Instructions to follow:
For the records below, give the number of lines in which "purple" appears, and add nothing else.

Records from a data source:
"""
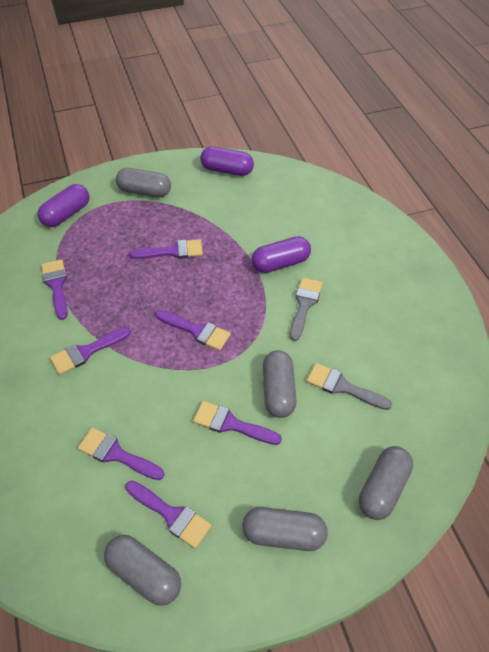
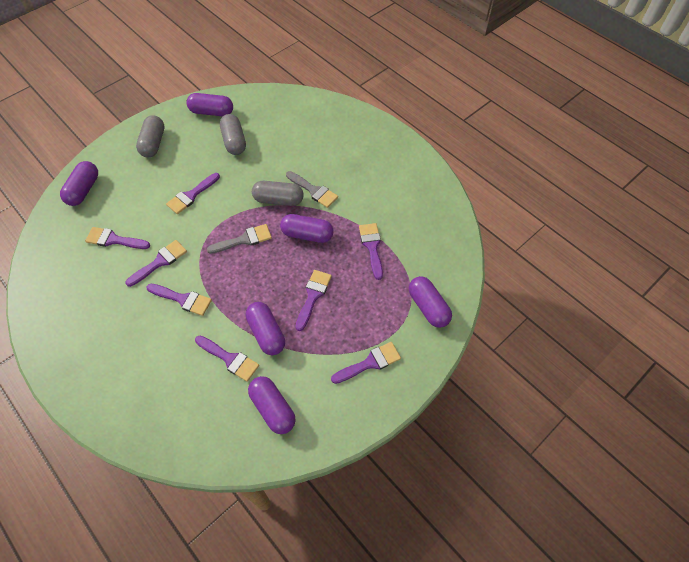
grey capsule: 5 -> 3
purple brush: 7 -> 8
purple capsule: 3 -> 6

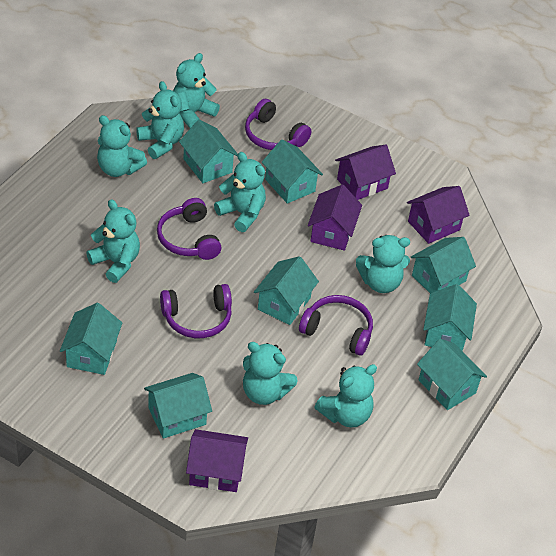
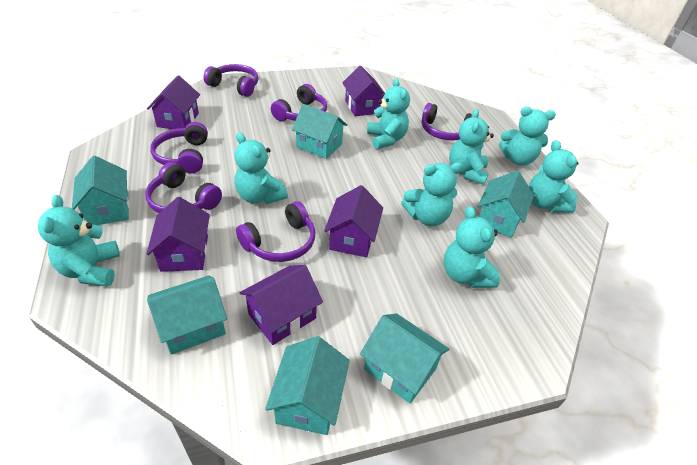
purple headphones: 4 -> 6
purple house: 4 -> 5
turquoise house: 8 -> 6

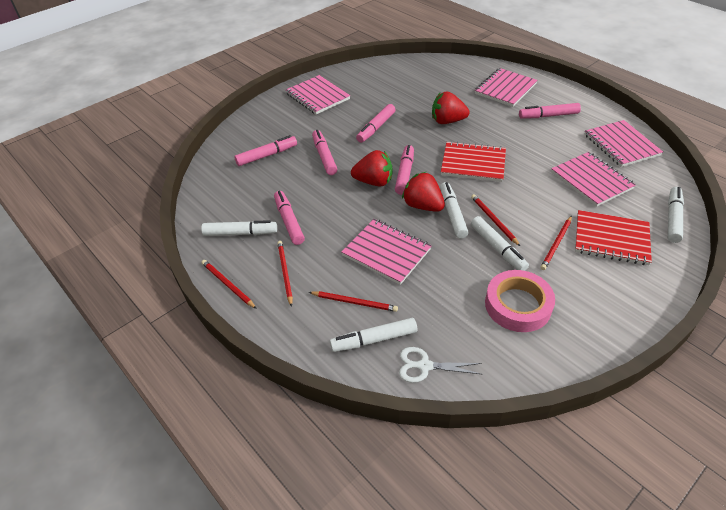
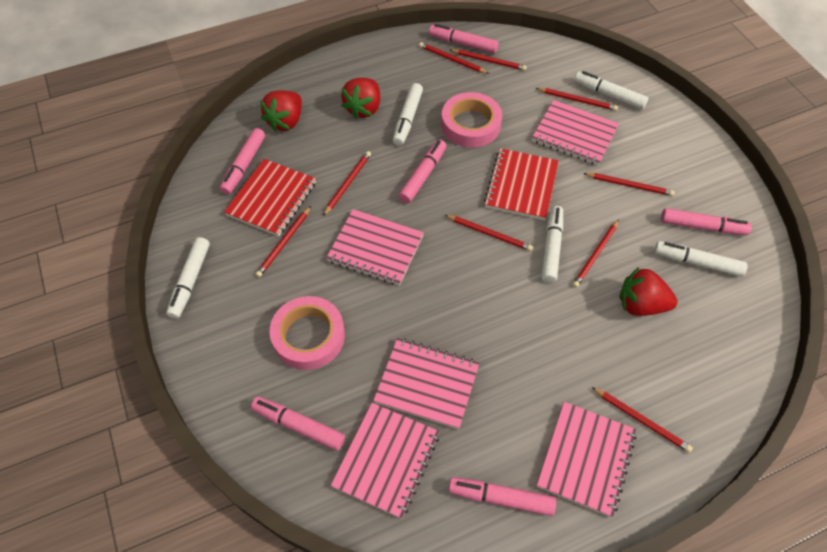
pink tape: 1 -> 2
red pencil: 5 -> 9
white scissors: 1 -> 0

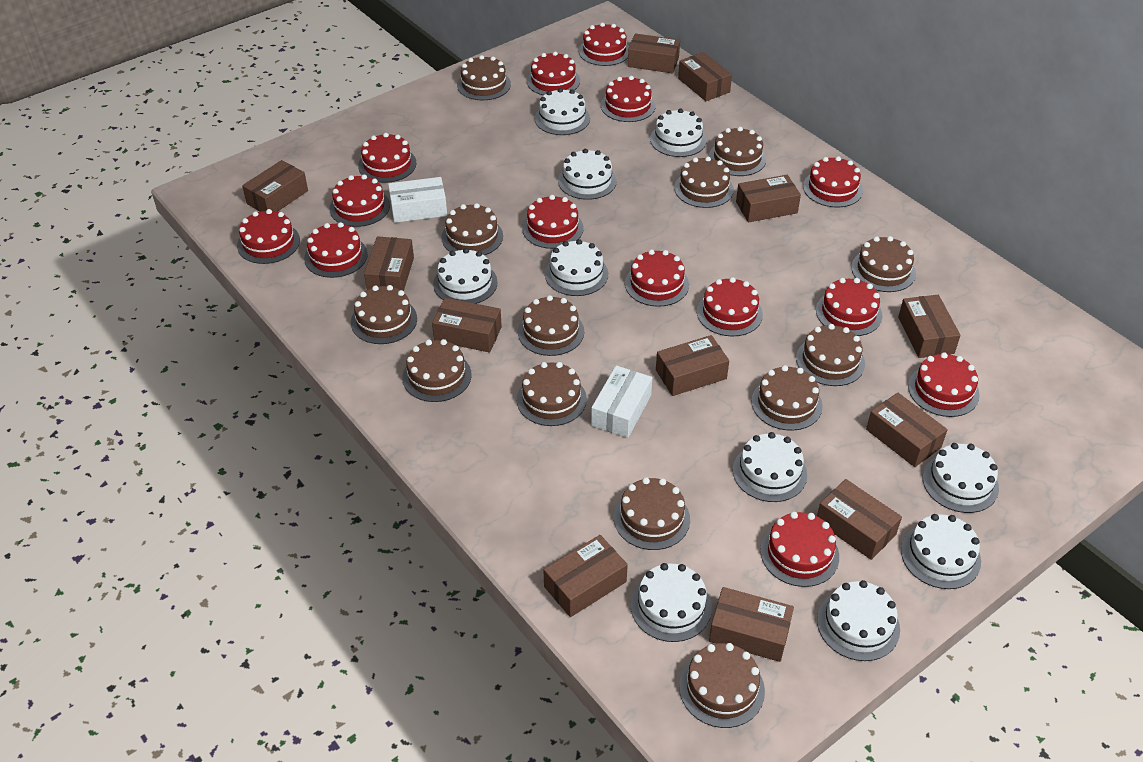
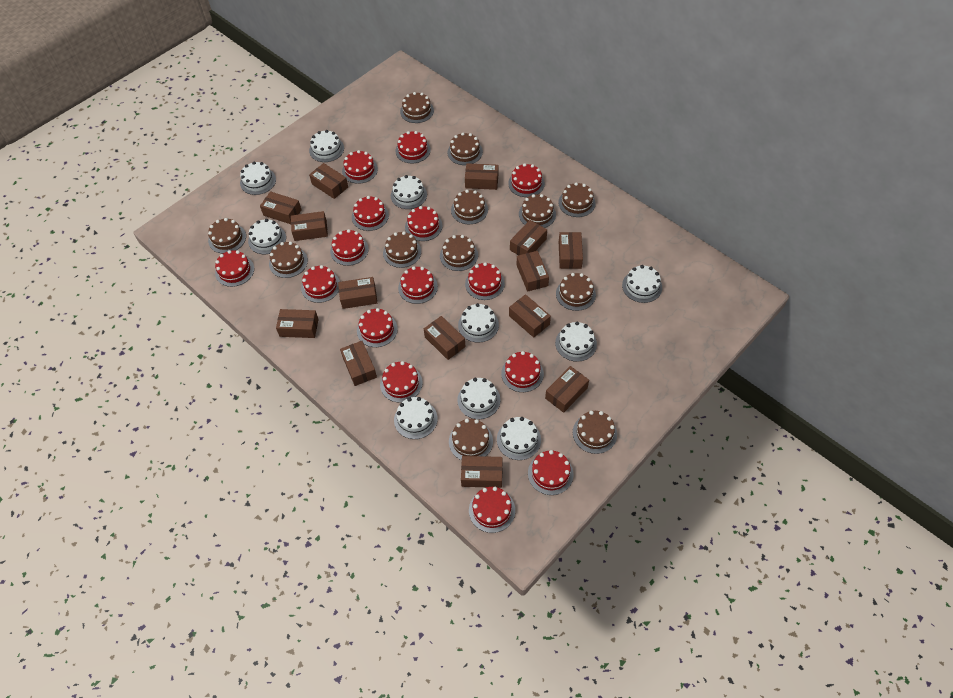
brown box: 12 -> 14
brown cake: 13 -> 12
red cake: 14 -> 15
white box: 2 -> 0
"""
Output for this task:
4